--- START ---

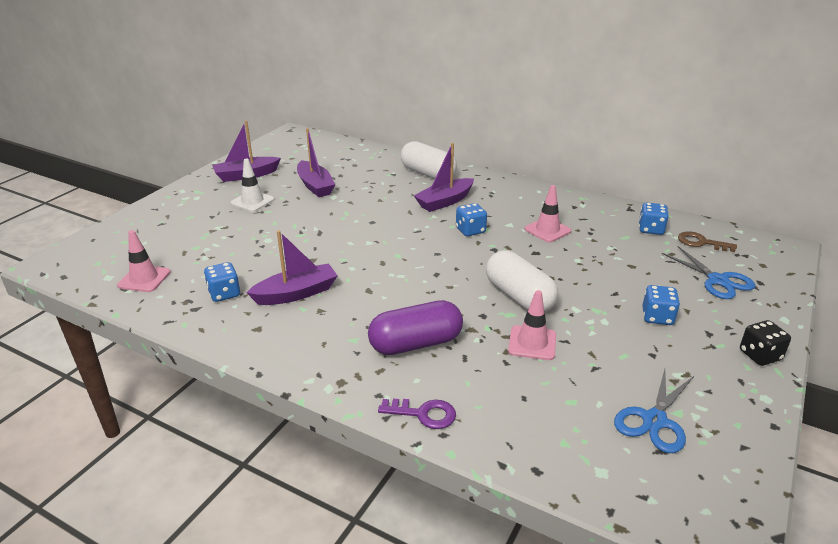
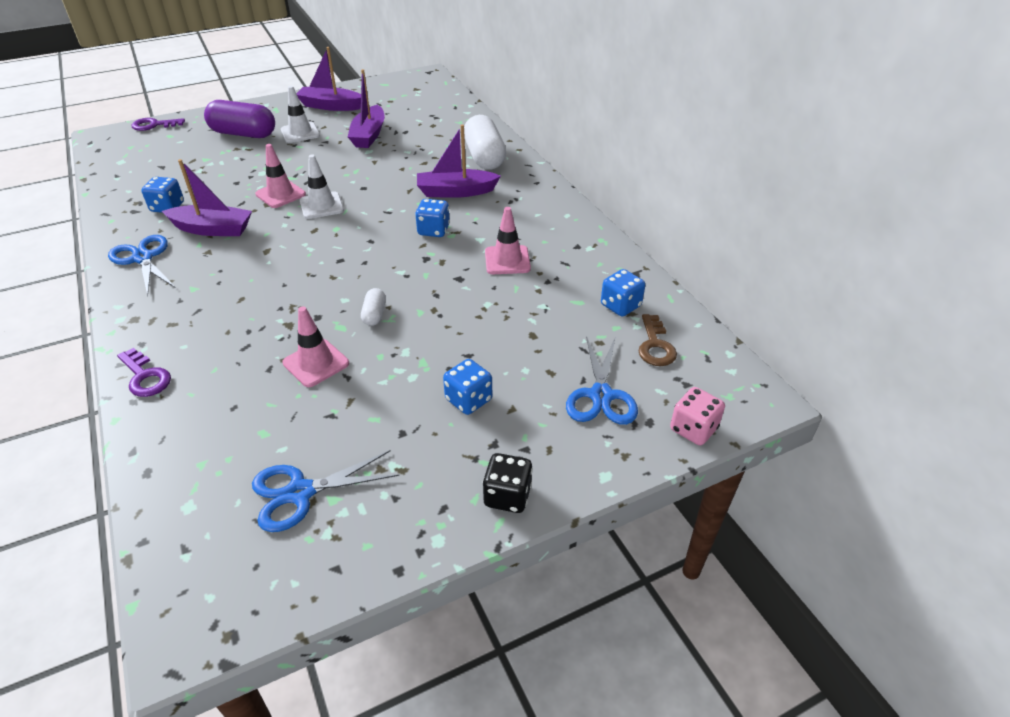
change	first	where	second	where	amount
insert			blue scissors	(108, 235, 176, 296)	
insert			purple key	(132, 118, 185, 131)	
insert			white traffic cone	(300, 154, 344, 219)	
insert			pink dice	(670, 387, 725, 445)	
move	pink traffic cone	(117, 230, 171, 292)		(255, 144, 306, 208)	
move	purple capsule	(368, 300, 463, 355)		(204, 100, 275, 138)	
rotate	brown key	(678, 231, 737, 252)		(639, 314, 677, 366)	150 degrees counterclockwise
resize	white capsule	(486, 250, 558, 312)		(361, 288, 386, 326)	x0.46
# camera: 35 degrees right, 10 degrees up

--- END ---

▶ **PROMPT**
Among the records, find every line with the word "purple" and copy it.

▶ **RESPONSE TO THE EXERCISE**
insert			purple key	(132, 118, 185, 131)	
move	purple capsule	(368, 300, 463, 355)		(204, 100, 275, 138)	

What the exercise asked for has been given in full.